# WHAT IS EXPECTED:
The full set of records must be returned exactly, character for character.

Scene comparison data

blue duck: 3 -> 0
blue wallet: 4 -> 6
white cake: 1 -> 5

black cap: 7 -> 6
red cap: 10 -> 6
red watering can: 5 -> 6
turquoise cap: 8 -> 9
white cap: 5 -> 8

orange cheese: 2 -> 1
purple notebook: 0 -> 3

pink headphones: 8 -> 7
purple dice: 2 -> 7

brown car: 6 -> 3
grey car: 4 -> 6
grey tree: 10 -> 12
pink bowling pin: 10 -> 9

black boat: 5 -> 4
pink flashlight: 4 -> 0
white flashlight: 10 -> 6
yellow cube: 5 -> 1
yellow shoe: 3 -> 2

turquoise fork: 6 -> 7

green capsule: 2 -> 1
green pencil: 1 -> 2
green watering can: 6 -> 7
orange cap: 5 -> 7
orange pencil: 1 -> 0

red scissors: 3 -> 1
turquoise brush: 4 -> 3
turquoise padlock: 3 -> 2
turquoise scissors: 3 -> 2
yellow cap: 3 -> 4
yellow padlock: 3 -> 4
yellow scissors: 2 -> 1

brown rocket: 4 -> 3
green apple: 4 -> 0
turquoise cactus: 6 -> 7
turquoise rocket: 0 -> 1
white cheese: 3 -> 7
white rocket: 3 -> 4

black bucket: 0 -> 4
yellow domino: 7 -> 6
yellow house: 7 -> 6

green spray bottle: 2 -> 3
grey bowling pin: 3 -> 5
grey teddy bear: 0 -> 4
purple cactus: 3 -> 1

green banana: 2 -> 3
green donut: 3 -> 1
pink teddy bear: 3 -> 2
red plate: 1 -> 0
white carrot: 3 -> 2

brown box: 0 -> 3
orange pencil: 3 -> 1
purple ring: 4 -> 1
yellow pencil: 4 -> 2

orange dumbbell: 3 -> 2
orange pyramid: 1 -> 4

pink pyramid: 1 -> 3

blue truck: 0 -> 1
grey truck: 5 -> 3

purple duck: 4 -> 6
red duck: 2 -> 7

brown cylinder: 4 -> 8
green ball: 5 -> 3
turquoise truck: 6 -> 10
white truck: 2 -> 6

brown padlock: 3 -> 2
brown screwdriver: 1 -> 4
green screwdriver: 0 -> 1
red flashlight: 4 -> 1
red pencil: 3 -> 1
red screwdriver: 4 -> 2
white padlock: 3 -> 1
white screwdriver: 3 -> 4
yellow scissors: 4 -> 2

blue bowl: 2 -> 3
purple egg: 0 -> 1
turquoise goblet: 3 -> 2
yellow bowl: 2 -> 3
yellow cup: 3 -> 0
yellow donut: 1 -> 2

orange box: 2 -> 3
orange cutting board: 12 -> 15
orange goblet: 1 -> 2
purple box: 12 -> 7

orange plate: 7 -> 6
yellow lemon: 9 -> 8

# EXERCISE RESULT:
blue duck: 3 -> 0
blue wallet: 4 -> 6
white cake: 1 -> 5

black cap: 7 -> 6
red cap: 10 -> 6
red watering can: 5 -> 6
turquoise cap: 8 -> 9
white cap: 5 -> 8

orange cheese: 2 -> 1
purple notebook: 0 -> 3

pink headphones: 8 -> 7
purple dice: 2 -> 7

brown car: 6 -> 3
grey car: 4 -> 6
grey tree: 10 -> 12
pink bowling pin: 10 -> 9

black boat: 5 -> 4
pink flashlight: 4 -> 0
white flashlight: 10 -> 6
yellow cube: 5 -> 1
yellow shoe: 3 -> 2

turquoise fork: 6 -> 7

green capsule: 2 -> 1
green pencil: 1 -> 2
green watering can: 6 -> 7
orange cap: 5 -> 7
orange pencil: 1 -> 0

red scissors: 3 -> 1
turquoise brush: 4 -> 3
turquoise padlock: 3 -> 2
turquoise scissors: 3 -> 2
yellow cap: 3 -> 4
yellow padlock: 3 -> 4
yellow scissors: 2 -> 1

brown rocket: 4 -> 3
green apple: 4 -> 0
turquoise cactus: 6 -> 7
turquoise rocket: 0 -> 1
white cheese: 3 -> 7
white rocket: 3 -> 4

black bucket: 0 -> 4
yellow domino: 7 -> 6
yellow house: 7 -> 6

green spray bottle: 2 -> 3
grey bowling pin: 3 -> 5
grey teddy bear: 0 -> 4
purple cactus: 3 -> 1

green banana: 2 -> 3
green donut: 3 -> 1
pink teddy bear: 3 -> 2
red plate: 1 -> 0
white carrot: 3 -> 2

brown box: 0 -> 3
orange pencil: 3 -> 1
purple ring: 4 -> 1
yellow pencil: 4 -> 2

orange dumbbell: 3 -> 2
orange pyramid: 1 -> 4

pink pyramid: 1 -> 3

blue truck: 0 -> 1
grey truck: 5 -> 3

purple duck: 4 -> 6
red duck: 2 -> 7

brown cylinder: 4 -> 8
green ball: 5 -> 3
turquoise truck: 6 -> 10
white truck: 2 -> 6

brown padlock: 3 -> 2
brown screwdriver: 1 -> 4
green screwdriver: 0 -> 1
red flashlight: 4 -> 1
red pencil: 3 -> 1
red screwdriver: 4 -> 2
white padlock: 3 -> 1
white screwdriver: 3 -> 4
yellow scissors: 4 -> 2

blue bowl: 2 -> 3
purple egg: 0 -> 1
turquoise goblet: 3 -> 2
yellow bowl: 2 -> 3
yellow cup: 3 -> 0
yellow donut: 1 -> 2

orange box: 2 -> 3
orange cutting board: 12 -> 15
orange goblet: 1 -> 2
purple box: 12 -> 7

orange plate: 7 -> 6
yellow lemon: 9 -> 8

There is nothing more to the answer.